# ACTION ITEM:
Using the listing, copy each whole line that features "turquoise".

::: RECORDS FOR THE EXERCISE

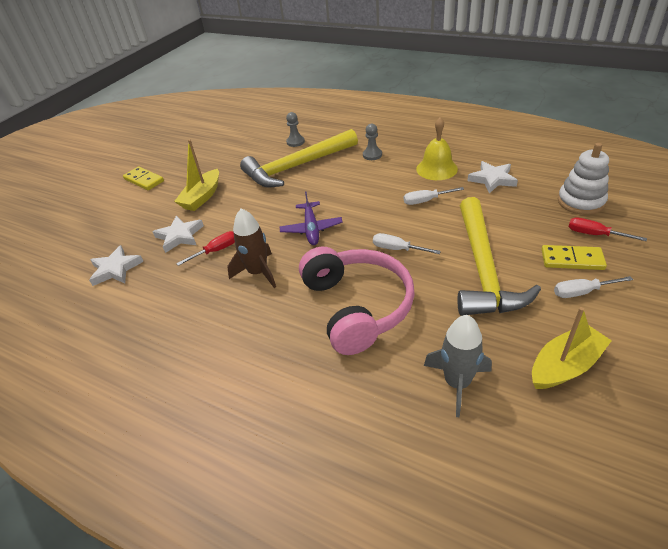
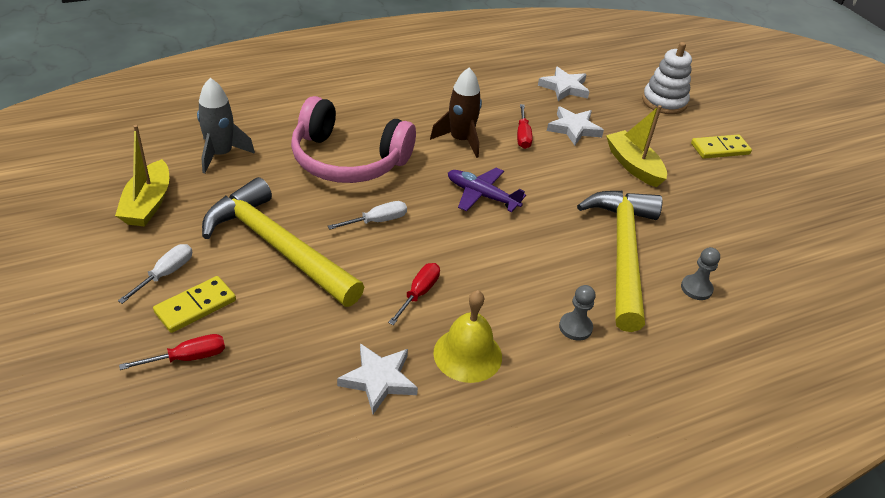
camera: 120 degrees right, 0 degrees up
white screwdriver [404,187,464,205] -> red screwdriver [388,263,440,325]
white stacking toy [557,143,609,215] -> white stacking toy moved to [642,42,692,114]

::::::
::: RECORDS FOR THE EXERCISE

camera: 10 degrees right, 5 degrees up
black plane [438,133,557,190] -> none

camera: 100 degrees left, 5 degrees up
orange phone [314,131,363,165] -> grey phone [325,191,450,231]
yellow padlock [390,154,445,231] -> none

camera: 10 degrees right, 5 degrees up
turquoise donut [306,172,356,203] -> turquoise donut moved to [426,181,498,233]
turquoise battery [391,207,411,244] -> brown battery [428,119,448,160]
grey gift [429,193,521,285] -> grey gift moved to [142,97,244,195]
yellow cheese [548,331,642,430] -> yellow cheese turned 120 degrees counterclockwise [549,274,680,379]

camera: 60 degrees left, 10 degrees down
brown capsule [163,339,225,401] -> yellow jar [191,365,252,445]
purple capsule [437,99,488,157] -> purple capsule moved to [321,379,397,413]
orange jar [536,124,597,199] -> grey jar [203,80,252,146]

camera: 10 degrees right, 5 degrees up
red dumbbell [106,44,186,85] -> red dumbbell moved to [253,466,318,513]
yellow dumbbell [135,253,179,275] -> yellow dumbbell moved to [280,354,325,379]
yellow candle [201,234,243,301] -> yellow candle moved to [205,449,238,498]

::::::

# TASK RESULT:
turquoise donut [306,172,356,203] -> turquoise donut moved to [426,181,498,233]
turquoise battery [391,207,411,244] -> brown battery [428,119,448,160]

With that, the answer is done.